### WHAT YOU HAVE TO DO
Show each line of the data below in which "yellow" occurs.

### MATERIAL TO PROCESS
◇ ◇ ◇

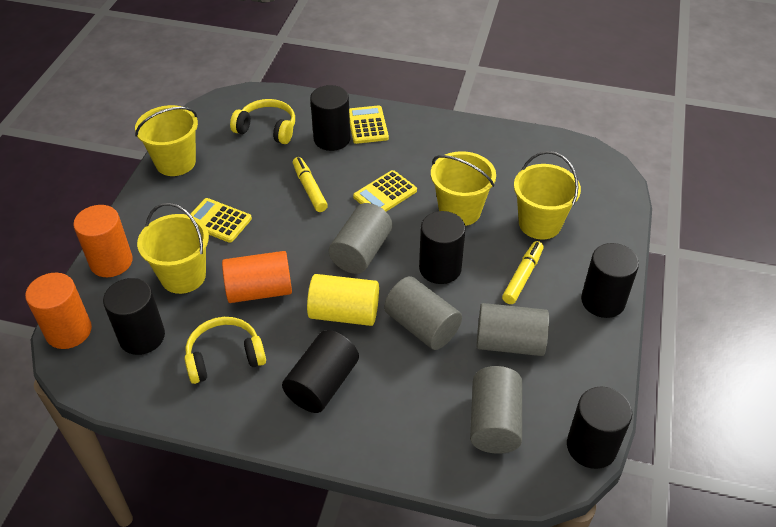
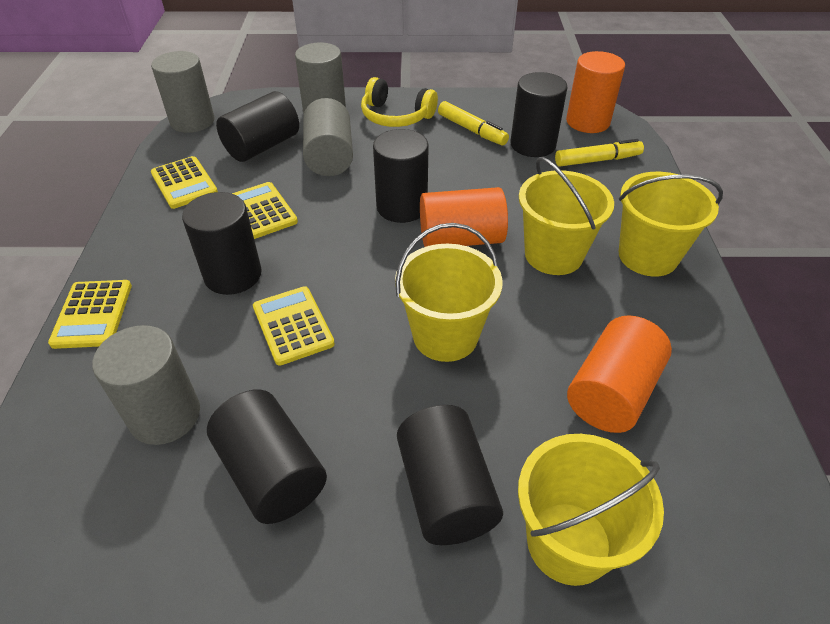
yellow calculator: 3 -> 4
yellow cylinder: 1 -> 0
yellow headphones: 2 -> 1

◇ ◇ ◇

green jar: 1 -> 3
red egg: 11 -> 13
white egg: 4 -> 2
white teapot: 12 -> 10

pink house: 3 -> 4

◇ ◇ ◇

### EXERCISE SOLUTION
yellow calculator: 3 -> 4
yellow cylinder: 1 -> 0
yellow headphones: 2 -> 1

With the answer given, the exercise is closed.